* [Aim of the task]:
Would you please reproduce all the entries exactly, leaving the pictures out?
=== Section Start ===
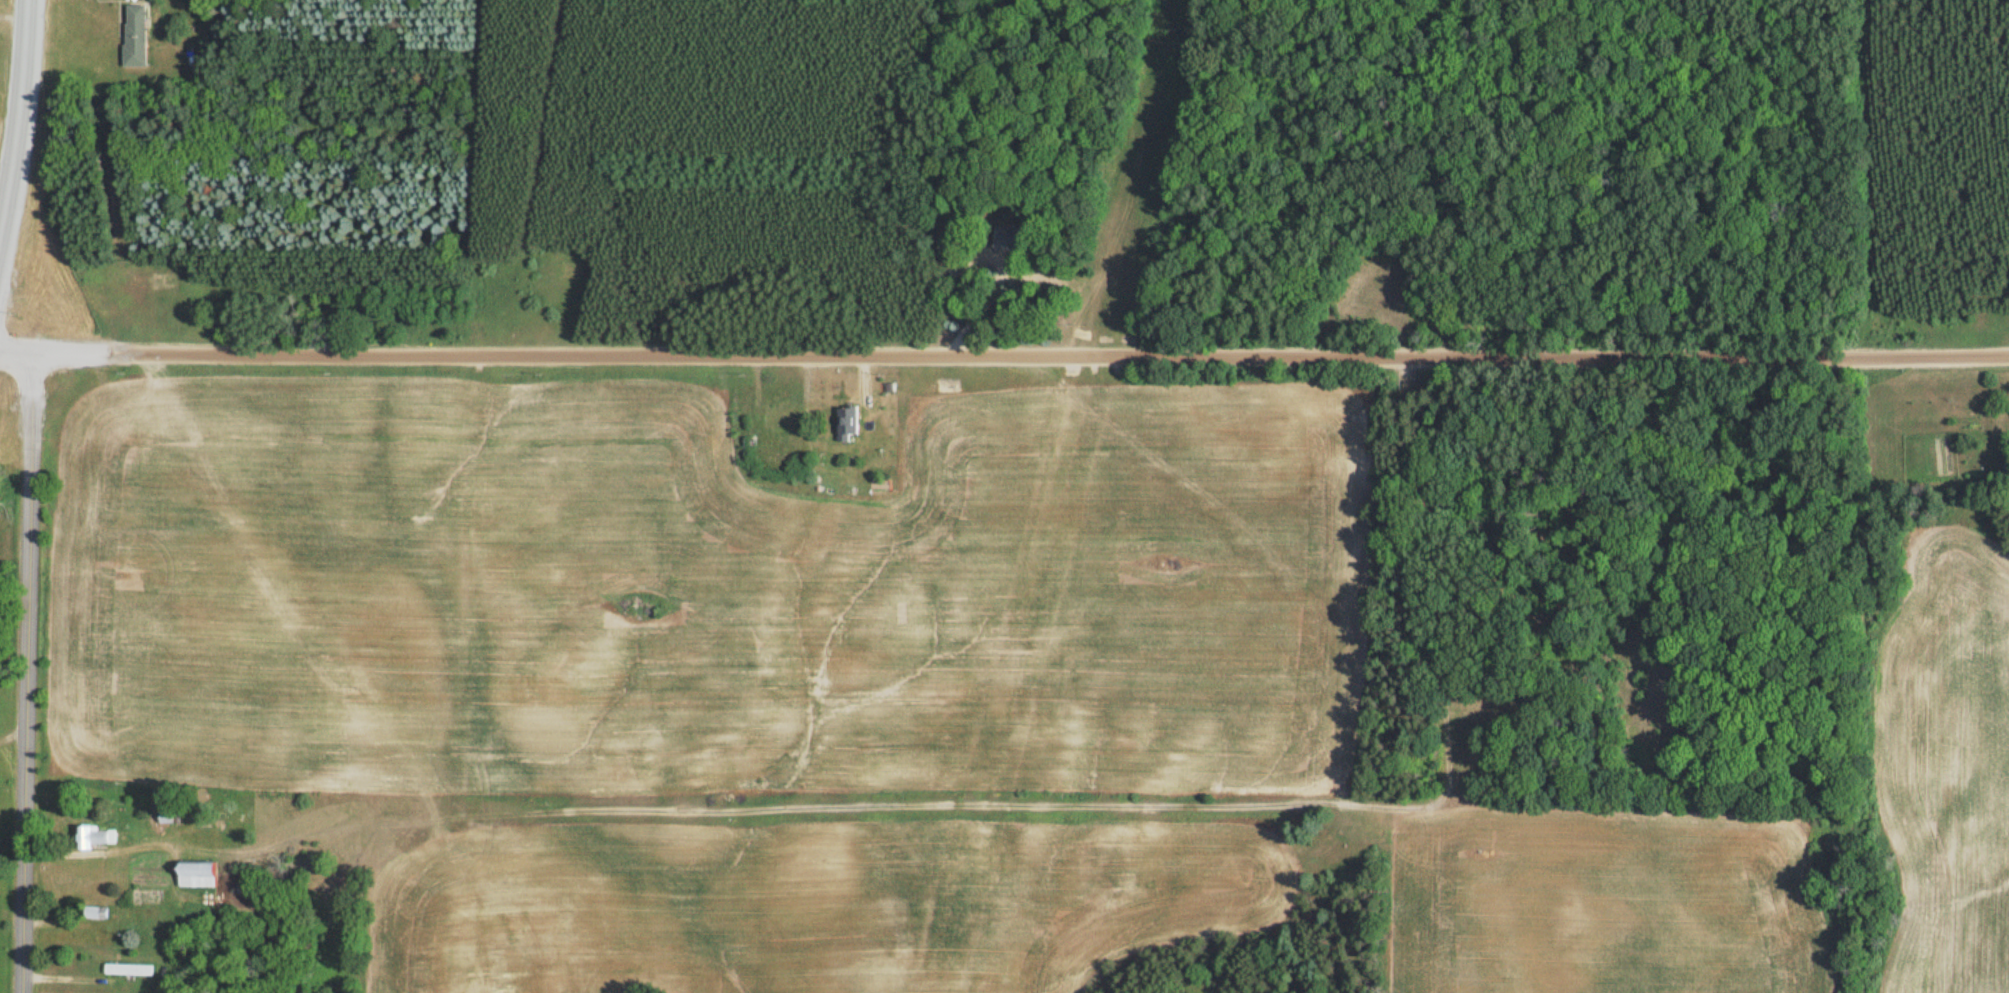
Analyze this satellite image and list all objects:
building: (139, 37)
road: (18, 118)
building: (1017, 240)
road: (1004, 356)
building: (783, 419)
building: (850, 424)
road: (1414, 514)
road: (1700, 605)
road: (29, 673)
building: (98, 837)
building: (102, 913)
building: (132, 970)

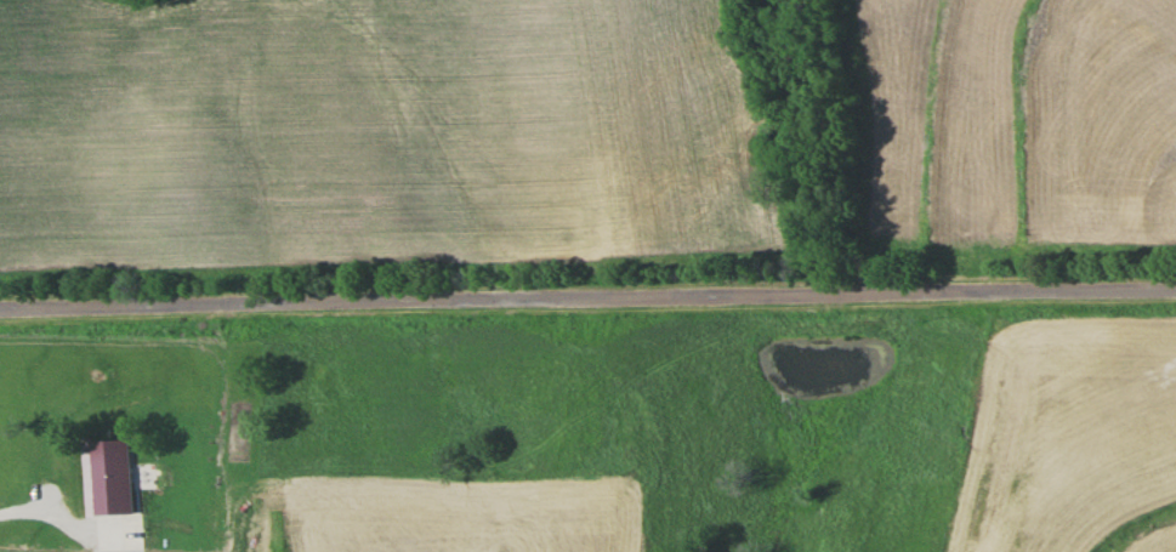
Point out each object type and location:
road: (587, 297)
building: (105, 460)
road: (56, 510)

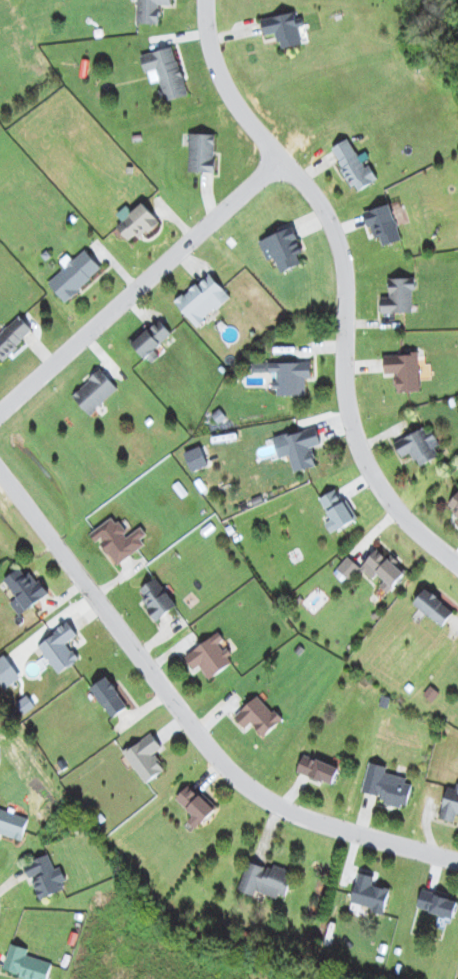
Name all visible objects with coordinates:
building: (150, 10)
building: (285, 28)
building: (166, 72)
building: (202, 152)
building: (353, 164)
building: (137, 222)
building: (383, 224)
building: (286, 248)
building: (75, 275)
road: (346, 282)
road: (140, 285)
building: (399, 295)
building: (203, 299)
building: (13, 336)
building: (152, 340)
building: (404, 370)
building: (287, 375)
building: (95, 391)
building: (419, 446)
building: (299, 447)
building: (196, 458)
building: (454, 505)
building: (339, 509)
building: (119, 539)
building: (346, 569)
building: (384, 569)
building: (25, 590)
building: (157, 598)
building: (434, 607)
building: (60, 648)
building: (210, 656)
building: (110, 697)
building: (258, 716)
road: (189, 719)
building: (145, 757)
building: (318, 769)
building: (387, 785)
building: (450, 805)
building: (12, 824)
building: (46, 877)
building: (266, 880)
building: (369, 893)
building: (438, 903)
building: (26, 964)

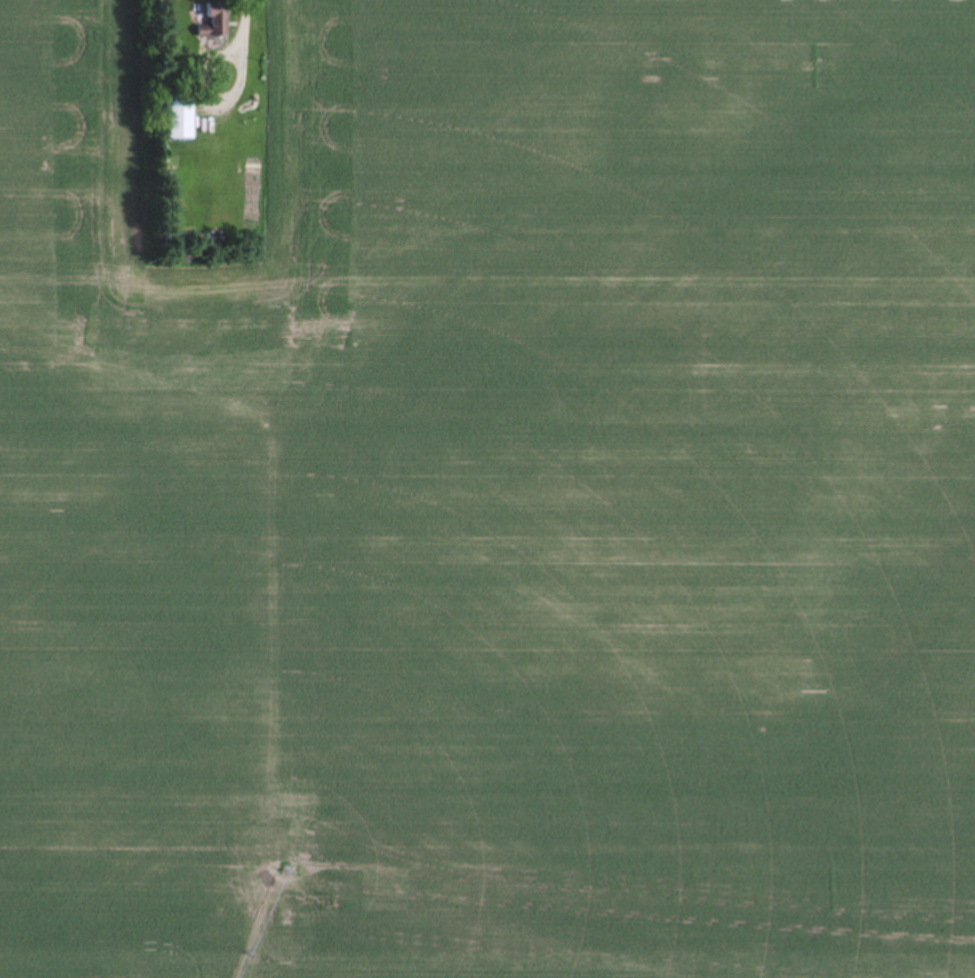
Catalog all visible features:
building: (217, 22)
road: (260, 25)
building: (182, 115)
crop: (496, 500)

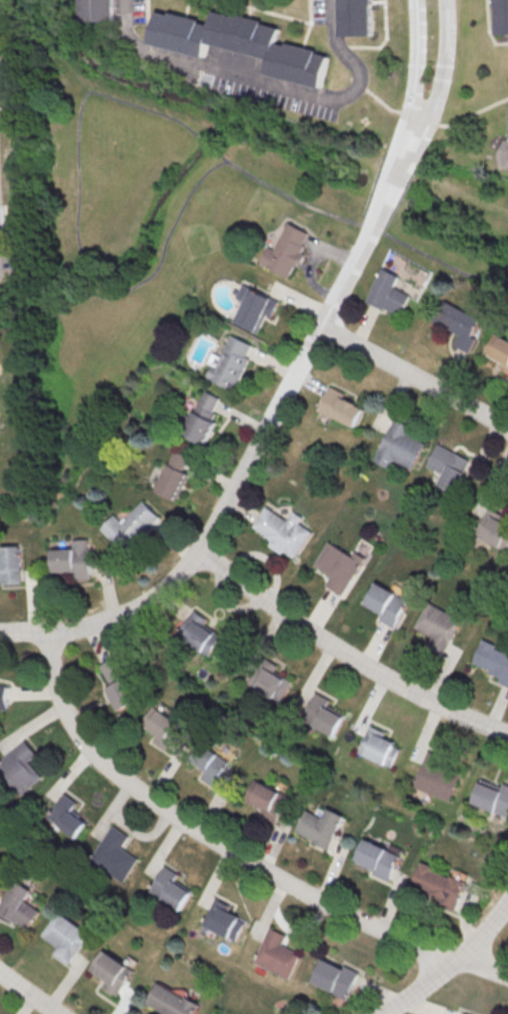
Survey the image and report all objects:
building: (97, 11)
building: (501, 17)
building: (355, 19)
building: (239, 45)
road: (414, 66)
road: (444, 71)
road: (271, 83)
road: (77, 121)
road: (206, 143)
road: (402, 157)
road: (505, 158)
road: (387, 192)
park: (150, 222)
park: (459, 222)
road: (359, 224)
park: (201, 238)
road: (165, 244)
building: (286, 250)
road: (85, 280)
building: (389, 293)
building: (255, 307)
building: (459, 323)
building: (498, 351)
building: (230, 362)
road: (415, 377)
building: (340, 407)
building: (203, 417)
building: (397, 446)
building: (446, 466)
building: (175, 474)
road: (241, 477)
building: (131, 526)
building: (493, 526)
building: (163, 531)
building: (281, 533)
building: (72, 562)
building: (9, 567)
building: (336, 568)
building: (386, 605)
building: (438, 628)
building: (198, 632)
road: (346, 653)
building: (493, 659)
building: (270, 680)
building: (118, 683)
building: (2, 696)
building: (325, 714)
building: (161, 727)
building: (379, 747)
building: (209, 762)
building: (18, 767)
building: (436, 780)
building: (492, 796)
building: (266, 799)
building: (65, 816)
building: (321, 826)
road: (231, 850)
building: (109, 855)
building: (378, 859)
building: (440, 885)
building: (167, 889)
building: (17, 905)
building: (220, 921)
building: (64, 937)
building: (275, 954)
road: (449, 963)
building: (111, 971)
building: (334, 977)
road: (28, 994)
building: (172, 1001)
building: (216, 1012)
=== Section End ===
* [Completed exercise]:
Analyze this satellite image and list all objects:
building: (139, 37)
road: (18, 118)
building: (1017, 240)
road: (1004, 356)
building: (783, 419)
building: (850, 424)
road: (1414, 514)
road: (1700, 605)
road: (29, 673)
building: (98, 837)
building: (102, 913)
building: (132, 970)

Point out each object type and location:
road: (587, 297)
building: (105, 460)
road: (56, 510)

Name all visible objects with coordinates:
building: (150, 10)
building: (285, 28)
building: (166, 72)
building: (202, 152)
building: (353, 164)
building: (137, 222)
building: (383, 224)
building: (286, 248)
building: (75, 275)
road: (346, 282)
road: (140, 285)
building: (399, 295)
building: (203, 299)
building: (13, 336)
building: (152, 340)
building: (404, 370)
building: (287, 375)
building: (95, 391)
building: (419, 446)
building: (299, 447)
building: (196, 458)
building: (454, 505)
building: (339, 509)
building: (119, 539)
building: (346, 569)
building: (384, 569)
building: (25, 590)
building: (157, 598)
building: (434, 607)
building: (60, 648)
building: (210, 656)
building: (110, 697)
building: (258, 716)
road: (189, 719)
building: (145, 757)
building: (318, 769)
building: (387, 785)
building: (450, 805)
building: (12, 824)
building: (46, 877)
building: (266, 880)
building: (369, 893)
building: (438, 903)
building: (26, 964)

Catalog all visible features:
building: (217, 22)
road: (260, 25)
building: (182, 115)
crop: (496, 500)

Survey the image and report all objects:
building: (97, 11)
building: (501, 17)
building: (355, 19)
building: (239, 45)
road: (414, 66)
road: (444, 71)
road: (271, 83)
road: (77, 121)
road: (206, 143)
road: (402, 157)
road: (505, 158)
road: (387, 192)
park: (150, 222)
park: (459, 222)
road: (359, 224)
park: (201, 238)
road: (165, 244)
building: (286, 250)
road: (85, 280)
building: (389, 293)
building: (255, 307)
building: (459, 323)
building: (498, 351)
building: (230, 362)
road: (415, 377)
building: (340, 407)
building: (203, 417)
building: (397, 446)
building: (446, 466)
building: (175, 474)
road: (241, 477)
building: (131, 526)
building: (493, 526)
building: (163, 531)
building: (281, 533)
building: (72, 562)
building: (9, 567)
building: (336, 568)
building: (386, 605)
building: (438, 628)
building: (198, 632)
road: (346, 653)
building: (493, 659)
building: (270, 680)
building: (118, 683)
building: (2, 696)
building: (325, 714)
building: (161, 727)
building: (379, 747)
building: (209, 762)
building: (18, 767)
building: (436, 780)
building: (492, 796)
building: (266, 799)
building: (65, 816)
building: (321, 826)
road: (231, 850)
building: (109, 855)
building: (378, 859)
building: (440, 885)
building: (167, 889)
building: (17, 905)
building: (220, 921)
building: (64, 937)
building: (275, 954)
road: (449, 963)
building: (111, 971)
building: (334, 977)
road: (28, 994)
building: (172, 1001)
building: (216, 1012)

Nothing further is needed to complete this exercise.